WORK ORDER: In the data below, how many lines contain the word "dice"? Answer with the number alone.

DATA RECORDS:
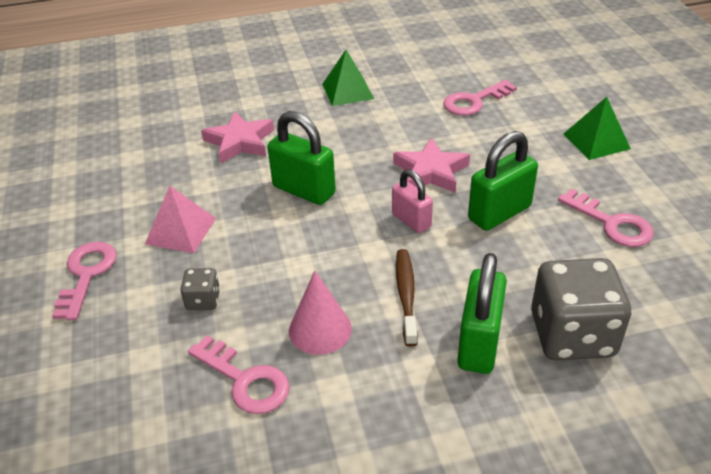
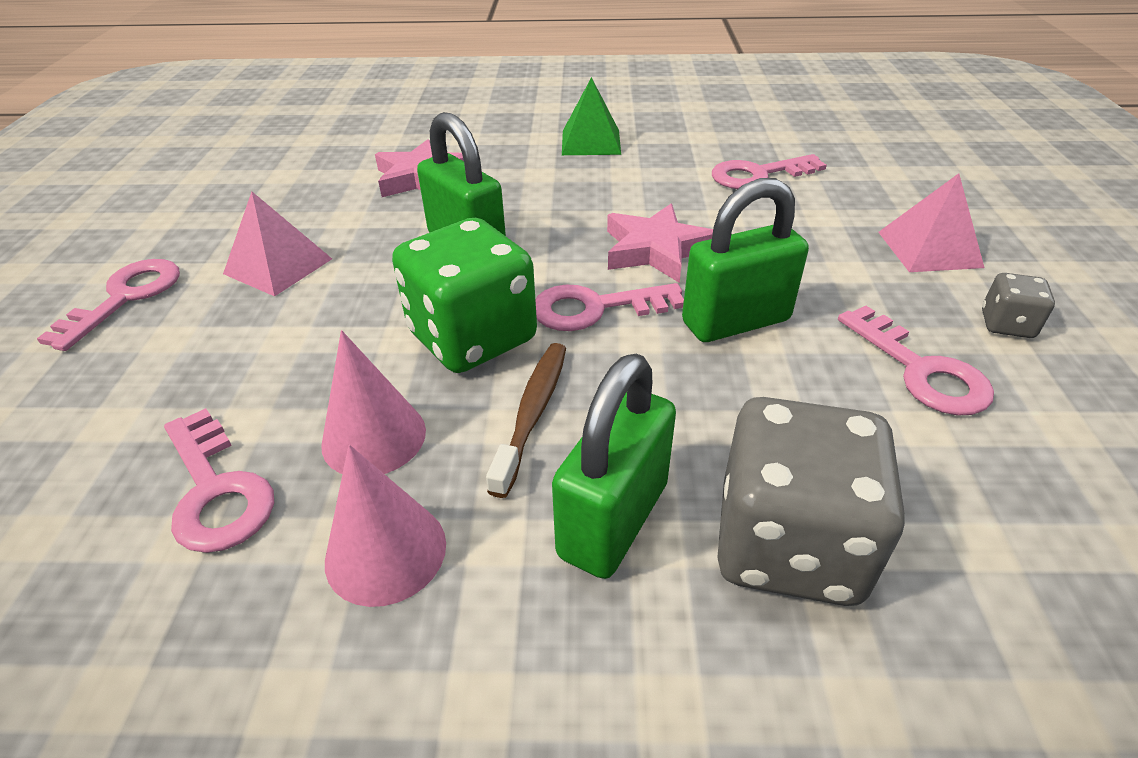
camera: 15 degrees right, 0 degrees up
grey dice [180,268,220,310] -> grey dice moved to [982,273,1055,338]
pink padlock [392,169,433,233] -> pink key [535,283,684,331]
green pyramid [564,97,631,160] -> pink pyramid [878,173,984,272]
none -> pink cone [325,445,446,607]
none -> green dice [392,218,537,373]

RESULT BELOW: 2